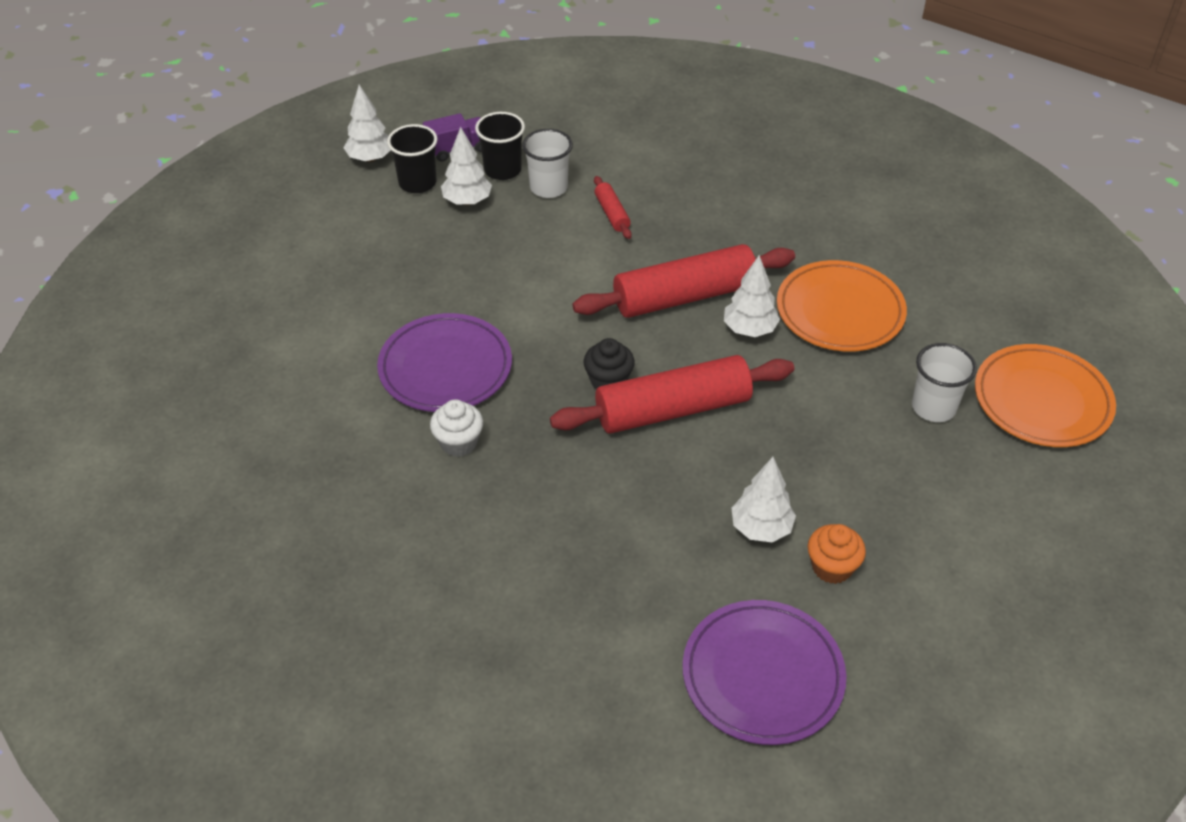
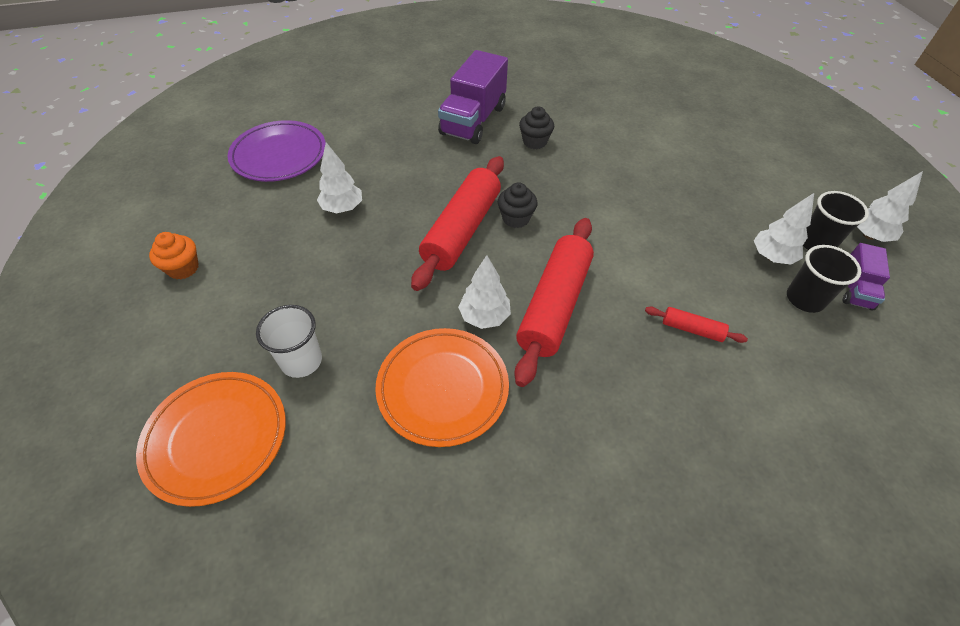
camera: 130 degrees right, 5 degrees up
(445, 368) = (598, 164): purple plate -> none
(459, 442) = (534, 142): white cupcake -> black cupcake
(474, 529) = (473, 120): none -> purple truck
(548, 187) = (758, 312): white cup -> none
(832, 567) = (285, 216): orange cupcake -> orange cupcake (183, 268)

==

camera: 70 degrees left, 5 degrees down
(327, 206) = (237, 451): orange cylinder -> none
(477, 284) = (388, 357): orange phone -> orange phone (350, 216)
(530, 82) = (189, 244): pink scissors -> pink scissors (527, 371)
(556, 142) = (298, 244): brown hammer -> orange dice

---

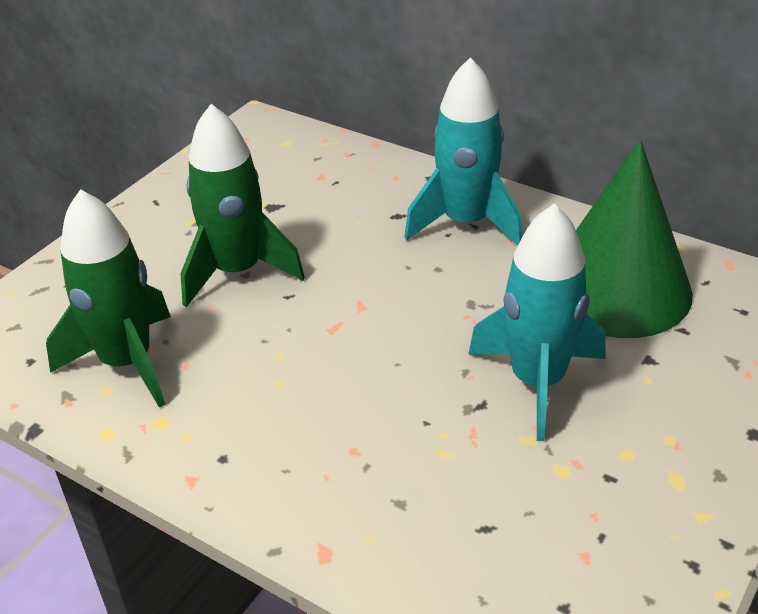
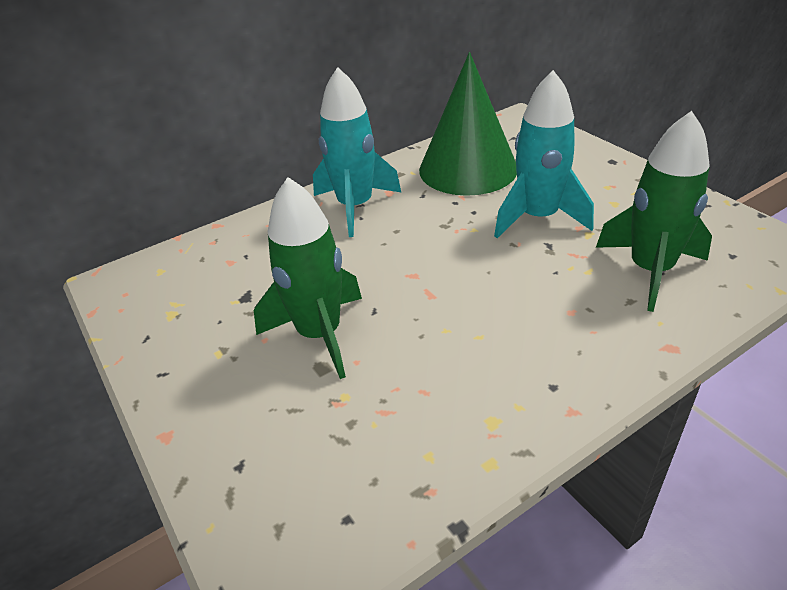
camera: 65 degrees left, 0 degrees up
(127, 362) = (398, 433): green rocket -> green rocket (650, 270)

### Exercise
Looking through the records, copy out every line in which the word "orange" is found.

### Task solution
(832, 567) = (285, 216): orange cupcake -> orange cupcake (183, 268)
(327, 206) = (237, 451): orange cylinder -> none
(477, 284) = (388, 357): orange phone -> orange phone (350, 216)
(556, 142) = (298, 244): brown hammer -> orange dice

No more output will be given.